● **Stated task**:
Print the lines from the one containing "120: (1147, 401)" through the one containing "42: (499, 628)", both included, exactly as they appear, and nothing else.

--- start Data provided ---

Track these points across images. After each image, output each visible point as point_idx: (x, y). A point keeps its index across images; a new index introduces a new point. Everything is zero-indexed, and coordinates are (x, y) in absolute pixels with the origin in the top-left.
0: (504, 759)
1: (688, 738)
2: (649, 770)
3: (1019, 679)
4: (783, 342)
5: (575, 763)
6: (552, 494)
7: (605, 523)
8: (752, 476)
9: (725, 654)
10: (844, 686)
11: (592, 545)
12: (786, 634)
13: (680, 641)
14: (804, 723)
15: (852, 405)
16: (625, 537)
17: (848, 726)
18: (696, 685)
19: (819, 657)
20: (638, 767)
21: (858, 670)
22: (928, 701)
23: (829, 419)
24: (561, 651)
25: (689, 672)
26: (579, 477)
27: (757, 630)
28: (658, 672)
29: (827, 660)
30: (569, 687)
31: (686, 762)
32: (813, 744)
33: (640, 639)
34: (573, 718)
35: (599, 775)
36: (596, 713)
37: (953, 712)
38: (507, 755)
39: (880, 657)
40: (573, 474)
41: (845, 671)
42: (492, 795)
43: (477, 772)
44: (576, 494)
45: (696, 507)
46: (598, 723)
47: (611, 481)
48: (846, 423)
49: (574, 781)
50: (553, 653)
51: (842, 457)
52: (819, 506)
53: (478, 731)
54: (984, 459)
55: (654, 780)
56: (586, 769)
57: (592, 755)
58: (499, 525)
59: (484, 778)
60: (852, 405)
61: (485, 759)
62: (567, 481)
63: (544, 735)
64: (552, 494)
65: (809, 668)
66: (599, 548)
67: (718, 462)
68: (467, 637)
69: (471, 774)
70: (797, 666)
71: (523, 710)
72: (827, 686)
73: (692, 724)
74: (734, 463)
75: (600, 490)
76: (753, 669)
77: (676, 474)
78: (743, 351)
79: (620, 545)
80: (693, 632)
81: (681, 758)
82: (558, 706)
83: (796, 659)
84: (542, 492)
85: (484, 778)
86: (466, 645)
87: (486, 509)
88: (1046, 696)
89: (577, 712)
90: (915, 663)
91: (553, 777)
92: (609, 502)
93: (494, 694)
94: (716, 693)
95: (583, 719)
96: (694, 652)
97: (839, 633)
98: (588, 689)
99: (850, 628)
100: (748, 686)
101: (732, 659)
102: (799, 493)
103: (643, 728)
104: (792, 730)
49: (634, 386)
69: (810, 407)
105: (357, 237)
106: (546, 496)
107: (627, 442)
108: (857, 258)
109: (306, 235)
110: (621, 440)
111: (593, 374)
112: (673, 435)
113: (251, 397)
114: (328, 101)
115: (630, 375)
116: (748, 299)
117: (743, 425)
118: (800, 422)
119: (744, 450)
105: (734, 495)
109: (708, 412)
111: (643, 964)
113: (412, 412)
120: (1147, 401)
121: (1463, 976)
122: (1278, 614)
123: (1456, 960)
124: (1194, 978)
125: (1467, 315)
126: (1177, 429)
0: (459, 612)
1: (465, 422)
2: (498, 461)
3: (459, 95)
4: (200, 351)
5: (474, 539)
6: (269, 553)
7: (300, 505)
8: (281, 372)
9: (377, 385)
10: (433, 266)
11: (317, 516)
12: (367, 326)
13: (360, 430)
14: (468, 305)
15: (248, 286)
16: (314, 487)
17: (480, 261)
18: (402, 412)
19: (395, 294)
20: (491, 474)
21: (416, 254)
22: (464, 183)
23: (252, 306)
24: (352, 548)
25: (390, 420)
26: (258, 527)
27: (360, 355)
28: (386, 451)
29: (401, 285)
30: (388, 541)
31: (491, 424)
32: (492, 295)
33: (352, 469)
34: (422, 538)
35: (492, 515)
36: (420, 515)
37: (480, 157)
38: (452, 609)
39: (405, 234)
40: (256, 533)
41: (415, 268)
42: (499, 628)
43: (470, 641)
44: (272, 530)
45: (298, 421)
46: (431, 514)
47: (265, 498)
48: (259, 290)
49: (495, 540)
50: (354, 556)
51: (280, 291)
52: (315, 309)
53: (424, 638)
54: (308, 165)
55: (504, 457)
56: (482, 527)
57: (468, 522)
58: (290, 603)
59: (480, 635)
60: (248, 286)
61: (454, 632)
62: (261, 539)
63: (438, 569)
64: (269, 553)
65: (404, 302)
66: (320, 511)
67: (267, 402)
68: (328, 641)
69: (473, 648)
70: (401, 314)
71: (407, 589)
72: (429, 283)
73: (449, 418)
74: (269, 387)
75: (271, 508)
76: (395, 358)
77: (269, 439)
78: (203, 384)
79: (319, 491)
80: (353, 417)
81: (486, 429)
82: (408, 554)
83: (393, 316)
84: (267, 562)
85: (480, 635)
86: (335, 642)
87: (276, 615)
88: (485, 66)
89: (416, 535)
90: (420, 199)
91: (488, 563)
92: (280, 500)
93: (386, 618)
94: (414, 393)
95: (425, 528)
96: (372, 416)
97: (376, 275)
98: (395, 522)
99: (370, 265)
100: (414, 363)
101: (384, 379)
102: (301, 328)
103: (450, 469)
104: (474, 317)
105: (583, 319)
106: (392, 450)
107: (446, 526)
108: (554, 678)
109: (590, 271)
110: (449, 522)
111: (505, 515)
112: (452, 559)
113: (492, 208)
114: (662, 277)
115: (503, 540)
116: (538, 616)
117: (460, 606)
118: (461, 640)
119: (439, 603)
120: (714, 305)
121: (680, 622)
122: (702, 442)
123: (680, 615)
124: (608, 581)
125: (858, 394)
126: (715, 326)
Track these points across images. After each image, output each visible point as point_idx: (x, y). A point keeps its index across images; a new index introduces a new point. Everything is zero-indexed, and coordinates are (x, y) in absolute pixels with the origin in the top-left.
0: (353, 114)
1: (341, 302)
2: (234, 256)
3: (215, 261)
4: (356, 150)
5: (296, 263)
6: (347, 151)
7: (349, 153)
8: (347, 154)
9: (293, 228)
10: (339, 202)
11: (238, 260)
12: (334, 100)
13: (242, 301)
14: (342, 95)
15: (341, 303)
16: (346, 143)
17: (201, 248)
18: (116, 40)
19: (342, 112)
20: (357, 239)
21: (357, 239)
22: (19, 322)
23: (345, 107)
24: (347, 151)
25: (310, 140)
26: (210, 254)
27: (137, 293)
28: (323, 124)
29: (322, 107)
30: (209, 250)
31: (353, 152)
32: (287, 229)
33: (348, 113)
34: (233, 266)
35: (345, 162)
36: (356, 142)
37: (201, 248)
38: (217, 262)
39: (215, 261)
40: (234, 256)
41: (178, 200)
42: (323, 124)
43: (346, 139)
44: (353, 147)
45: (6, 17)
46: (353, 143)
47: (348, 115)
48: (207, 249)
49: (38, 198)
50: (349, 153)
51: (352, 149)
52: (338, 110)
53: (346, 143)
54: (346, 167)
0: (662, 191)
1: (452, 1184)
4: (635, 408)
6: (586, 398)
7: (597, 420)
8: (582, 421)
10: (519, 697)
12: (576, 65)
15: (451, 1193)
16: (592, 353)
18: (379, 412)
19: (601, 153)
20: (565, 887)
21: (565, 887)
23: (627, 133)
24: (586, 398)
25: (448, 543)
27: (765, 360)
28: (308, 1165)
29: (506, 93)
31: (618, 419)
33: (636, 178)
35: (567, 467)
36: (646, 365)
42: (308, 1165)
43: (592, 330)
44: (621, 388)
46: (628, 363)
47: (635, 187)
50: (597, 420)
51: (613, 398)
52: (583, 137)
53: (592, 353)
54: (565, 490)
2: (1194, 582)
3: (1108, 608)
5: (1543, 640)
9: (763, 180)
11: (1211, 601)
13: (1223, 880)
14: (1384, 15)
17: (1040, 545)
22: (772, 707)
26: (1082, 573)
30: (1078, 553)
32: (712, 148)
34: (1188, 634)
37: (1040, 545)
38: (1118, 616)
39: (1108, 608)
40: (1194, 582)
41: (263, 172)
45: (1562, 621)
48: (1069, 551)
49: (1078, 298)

--- end Data provided ---

● **Result for this task**:
120: (1147, 401)
121: (1463, 976)
122: (1278, 614)
123: (1456, 960)
124: (1194, 978)
125: (1467, 315)
126: (1177, 429)
0: (459, 612)
1: (465, 422)
2: (498, 461)
3: (459, 95)
4: (200, 351)
5: (474, 539)
6: (269, 553)
7: (300, 505)
8: (281, 372)
9: (377, 385)
10: (433, 266)
11: (317, 516)
12: (367, 326)
13: (360, 430)
14: (468, 305)
15: (248, 286)
16: (314, 487)
17: (480, 261)
18: (402, 412)
19: (395, 294)
20: (491, 474)
21: (416, 254)
22: (464, 183)
23: (252, 306)
24: (352, 548)
25: (390, 420)
26: (258, 527)
27: (360, 355)
28: (386, 451)
29: (401, 285)
30: (388, 541)
31: (491, 424)
32: (492, 295)
33: (352, 469)
34: (422, 538)
35: (492, 515)
36: (420, 515)
37: (480, 157)
38: (452, 609)
39: (405, 234)
40: (256, 533)
41: (415, 268)
42: (499, 628)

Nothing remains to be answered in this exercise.